Please retype, character for character, the portion of the entries below that runs from the line containing "F101: 5A (NET1, VA) -> 2A (NET1, VA)" to the last line.

[INFORMATION SUPPLIED — start]

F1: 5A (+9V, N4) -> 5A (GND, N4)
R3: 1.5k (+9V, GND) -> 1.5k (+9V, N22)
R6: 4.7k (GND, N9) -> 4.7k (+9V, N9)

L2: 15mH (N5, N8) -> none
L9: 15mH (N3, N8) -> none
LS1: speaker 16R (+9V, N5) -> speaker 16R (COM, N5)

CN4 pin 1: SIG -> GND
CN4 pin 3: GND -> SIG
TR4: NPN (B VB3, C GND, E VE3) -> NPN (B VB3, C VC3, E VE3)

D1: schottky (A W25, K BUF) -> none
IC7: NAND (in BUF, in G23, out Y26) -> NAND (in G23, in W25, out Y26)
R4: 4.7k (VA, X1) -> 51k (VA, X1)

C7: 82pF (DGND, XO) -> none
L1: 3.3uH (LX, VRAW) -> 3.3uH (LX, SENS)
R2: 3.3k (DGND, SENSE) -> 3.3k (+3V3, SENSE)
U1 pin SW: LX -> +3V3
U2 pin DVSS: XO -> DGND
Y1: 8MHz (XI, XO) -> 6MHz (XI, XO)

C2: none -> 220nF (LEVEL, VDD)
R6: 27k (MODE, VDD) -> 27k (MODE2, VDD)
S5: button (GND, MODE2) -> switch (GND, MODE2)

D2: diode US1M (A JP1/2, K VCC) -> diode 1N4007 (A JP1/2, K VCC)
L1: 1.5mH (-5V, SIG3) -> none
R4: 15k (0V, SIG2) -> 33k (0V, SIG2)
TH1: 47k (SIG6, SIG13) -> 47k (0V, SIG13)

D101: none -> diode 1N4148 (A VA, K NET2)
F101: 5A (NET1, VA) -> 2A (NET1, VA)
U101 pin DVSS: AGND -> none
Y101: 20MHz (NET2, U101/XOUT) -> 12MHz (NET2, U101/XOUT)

[INFORMATION SUPPLIED — finish]

**ANSWER**
F101: 5A (NET1, VA) -> 2A (NET1, VA)
U101 pin DVSS: AGND -> none
Y101: 20MHz (NET2, U101/XOUT) -> 12MHz (NET2, U101/XOUT)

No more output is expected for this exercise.